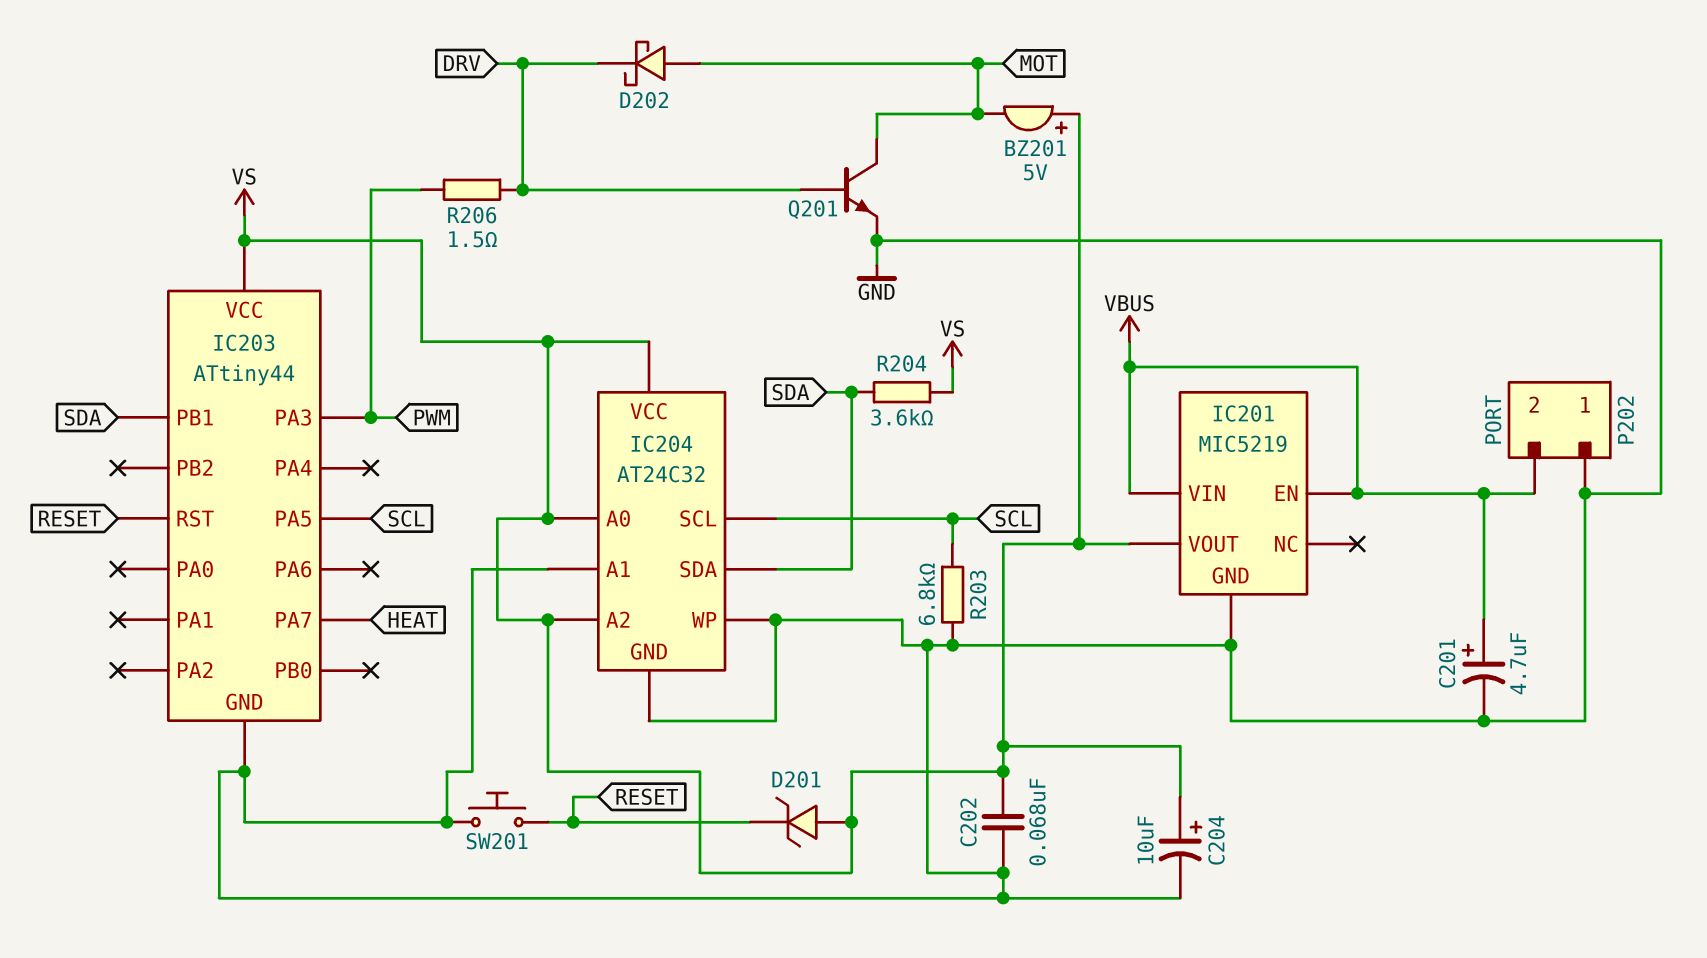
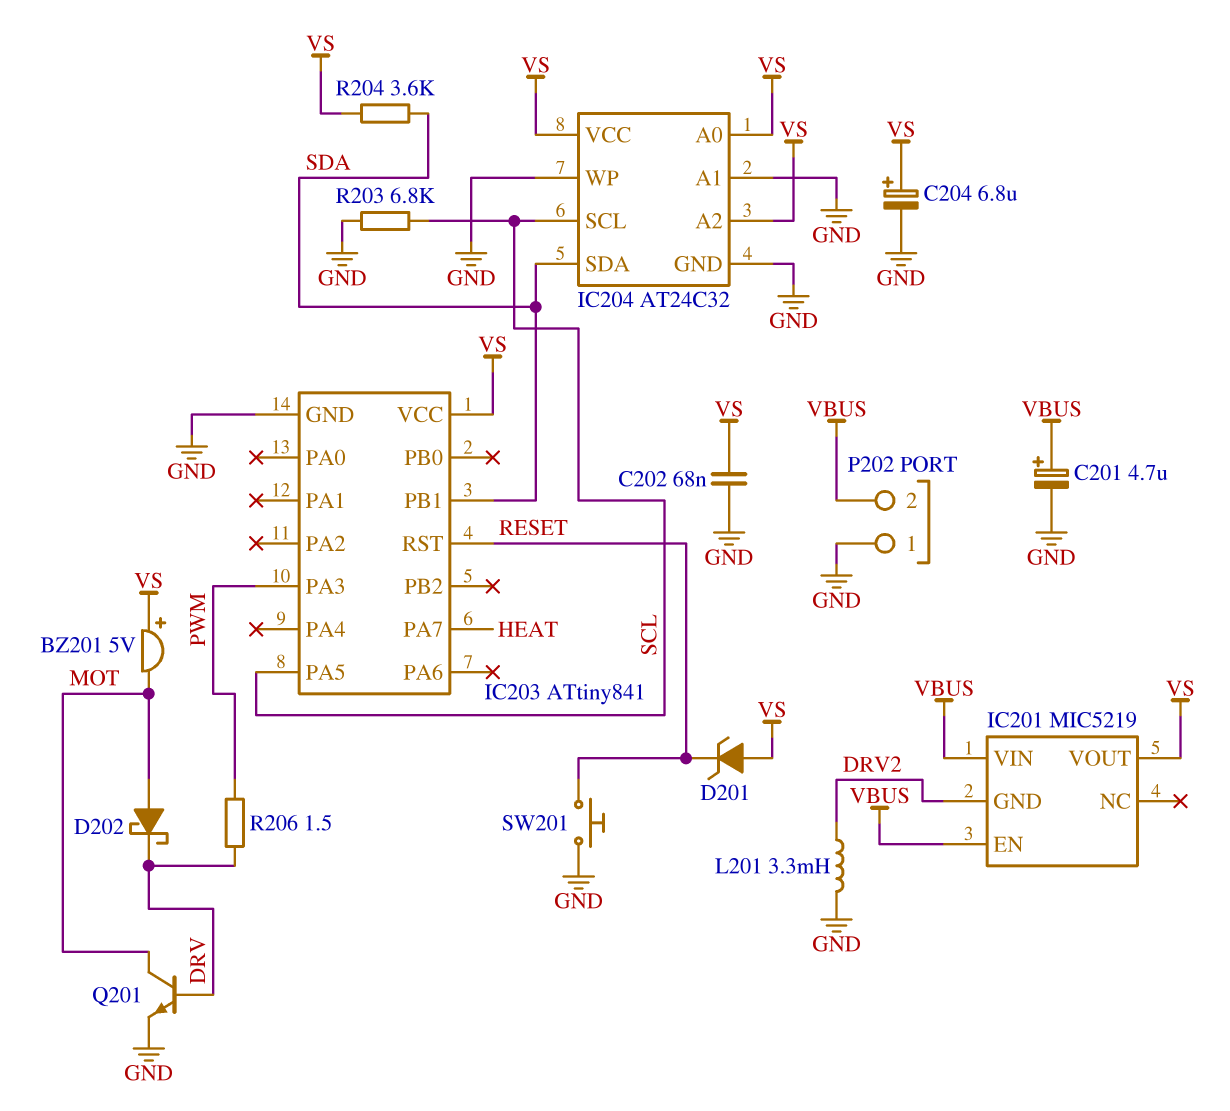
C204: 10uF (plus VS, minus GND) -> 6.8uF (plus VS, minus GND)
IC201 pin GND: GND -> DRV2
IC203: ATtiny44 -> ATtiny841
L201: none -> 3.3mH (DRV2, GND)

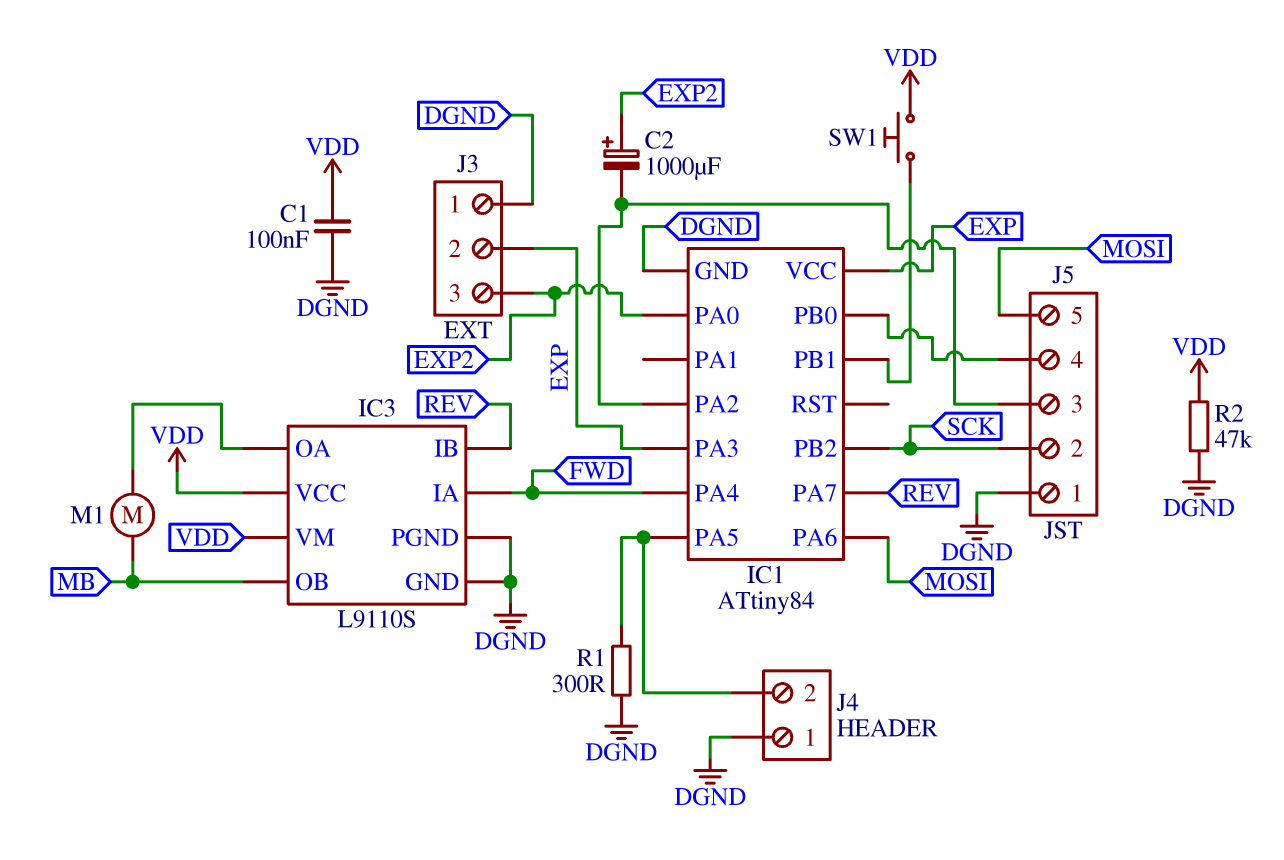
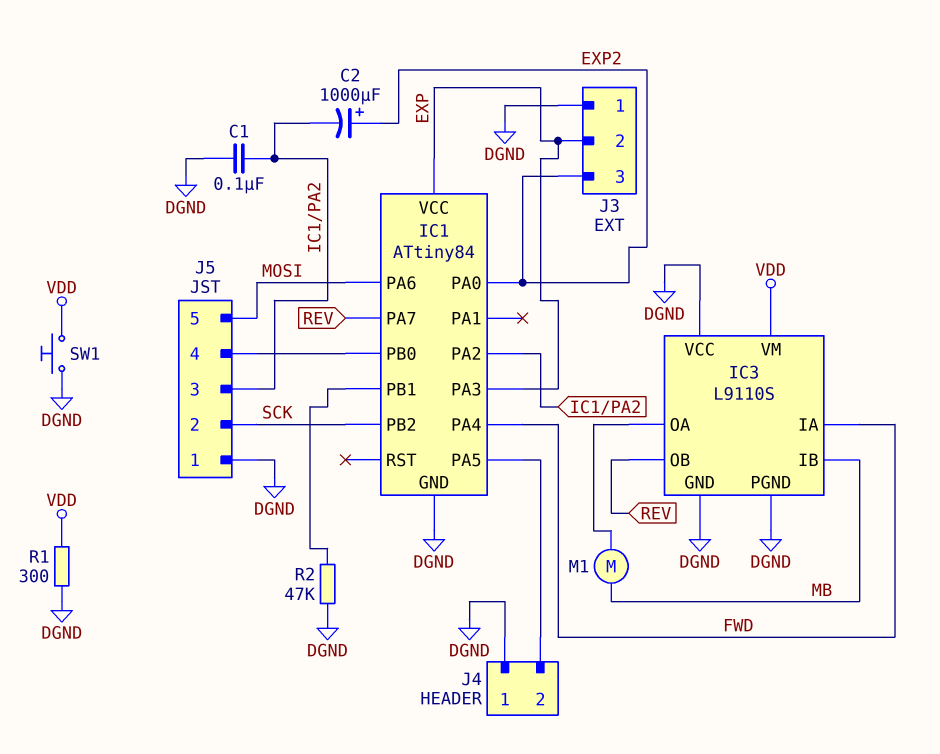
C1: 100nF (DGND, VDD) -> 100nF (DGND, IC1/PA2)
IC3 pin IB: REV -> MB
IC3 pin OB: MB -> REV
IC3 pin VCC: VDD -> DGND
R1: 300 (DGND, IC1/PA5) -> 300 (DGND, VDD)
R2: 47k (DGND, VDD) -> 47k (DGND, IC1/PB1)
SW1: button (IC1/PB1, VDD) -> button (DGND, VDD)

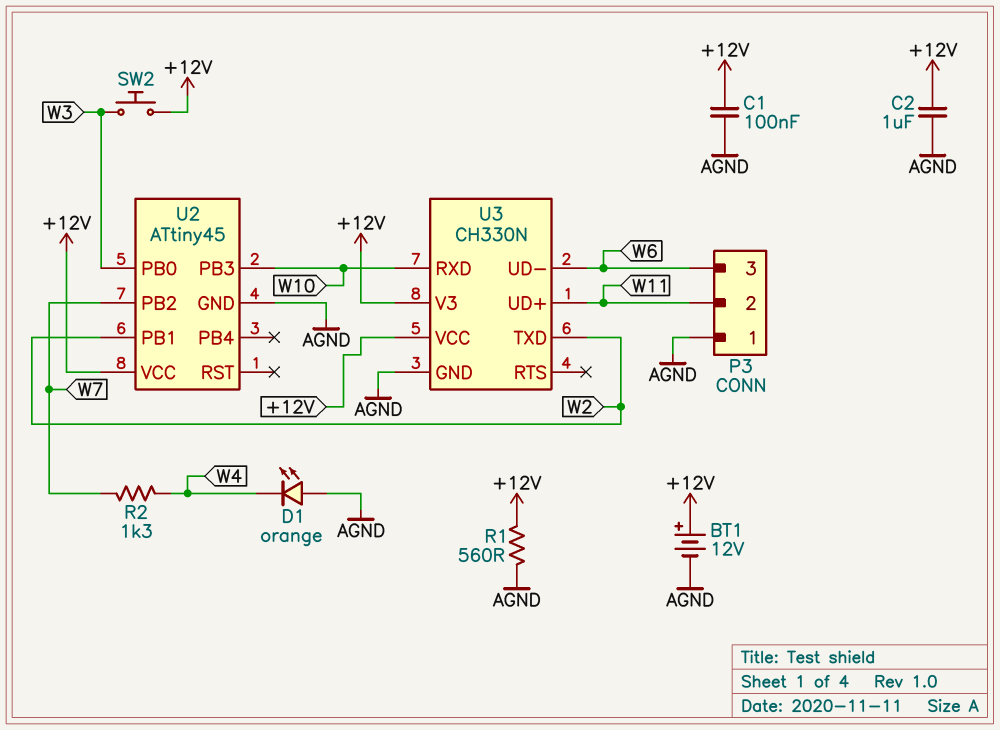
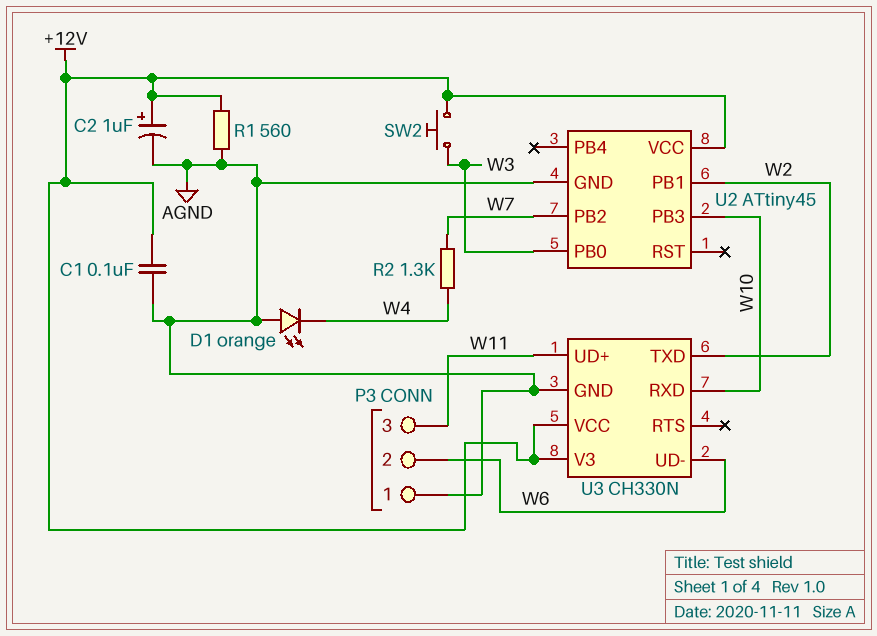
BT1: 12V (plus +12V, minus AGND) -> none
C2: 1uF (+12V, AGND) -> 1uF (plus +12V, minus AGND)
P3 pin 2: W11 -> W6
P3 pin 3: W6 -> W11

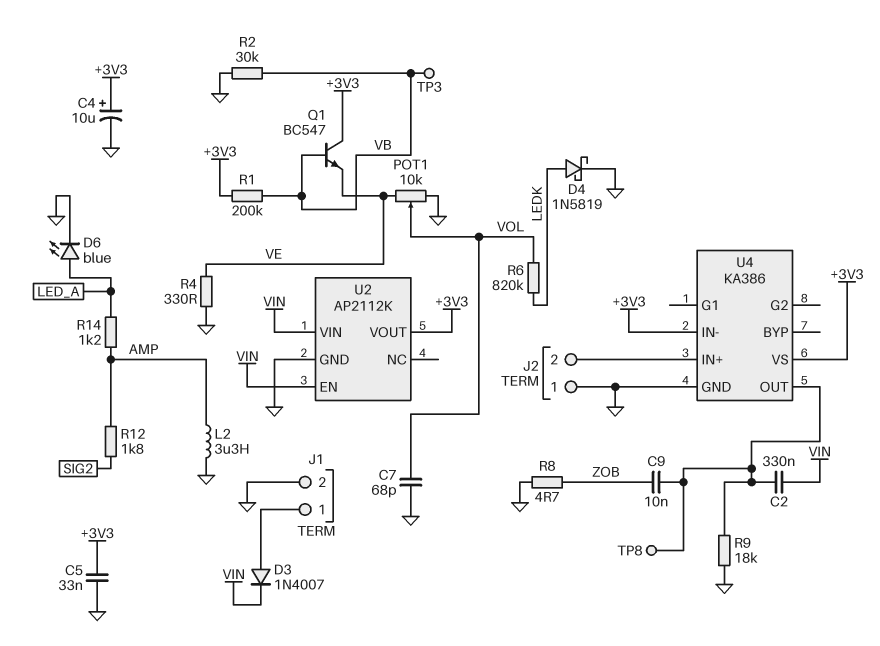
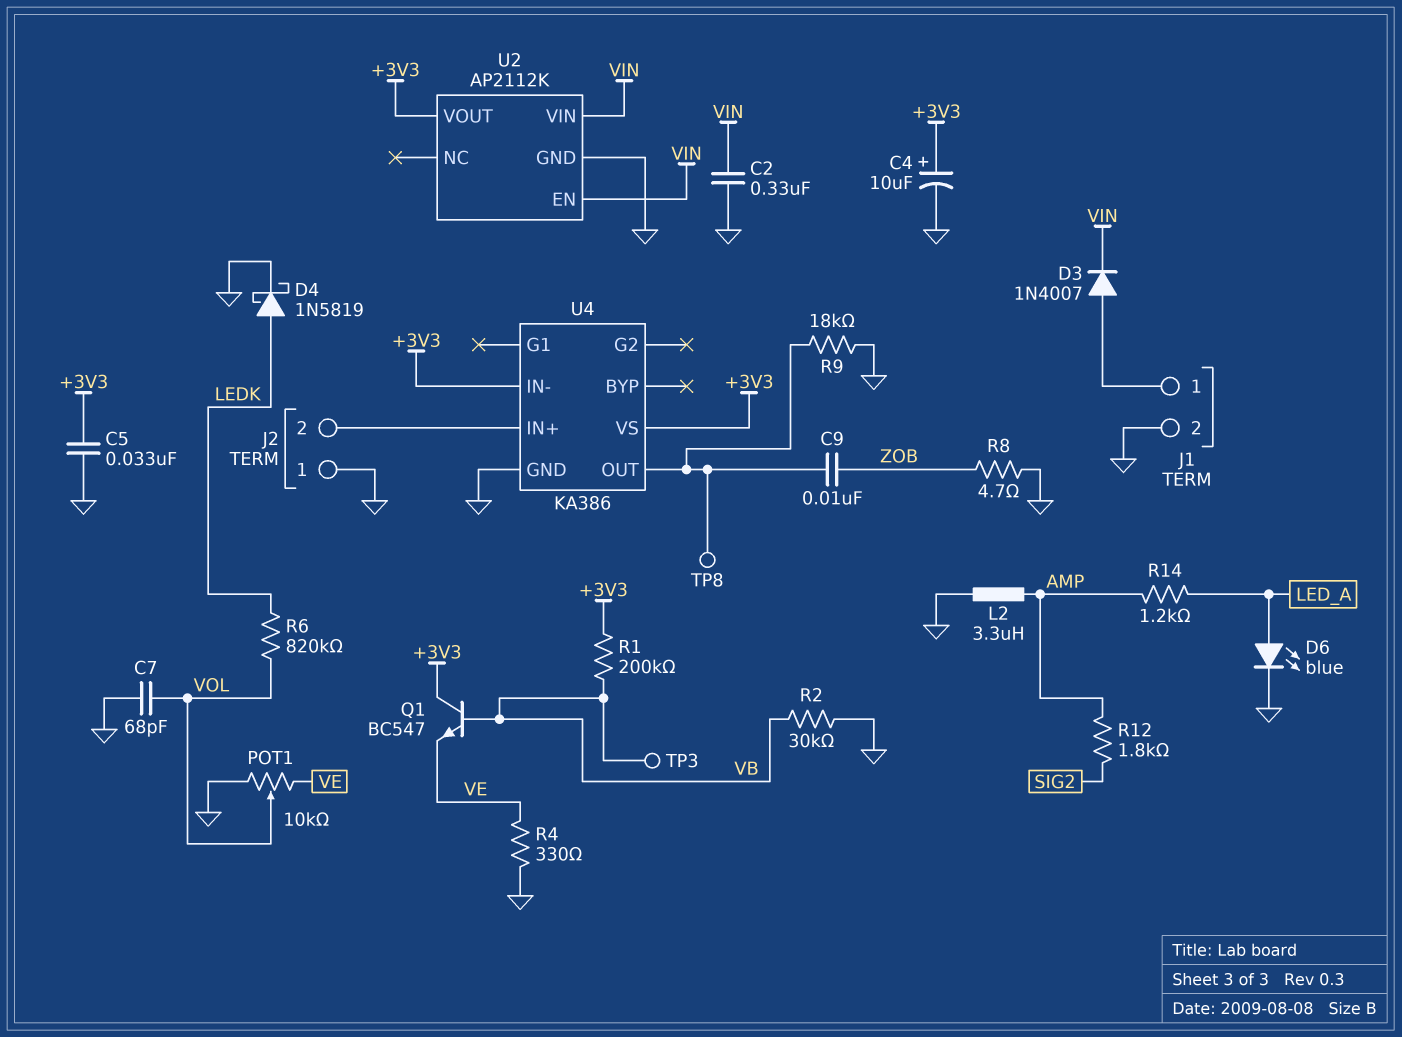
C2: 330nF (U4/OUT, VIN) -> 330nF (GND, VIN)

- [TASK ITEM]: Starting at the line that contains "BT1: 12V (plus +12V, minus AGND) -> none", write out exactly each line through the last one in the listing above, leaving out the pictures and adding nothing else.

- [RESPONSE TO THE TASK]:
BT1: 12V (plus +12V, minus AGND) -> none
C2: 1uF (+12V, AGND) -> 1uF (plus +12V, minus AGND)
P3 pin 2: W11 -> W6
P3 pin 3: W6 -> W11

C2: 330nF (U4/OUT, VIN) -> 330nF (GND, VIN)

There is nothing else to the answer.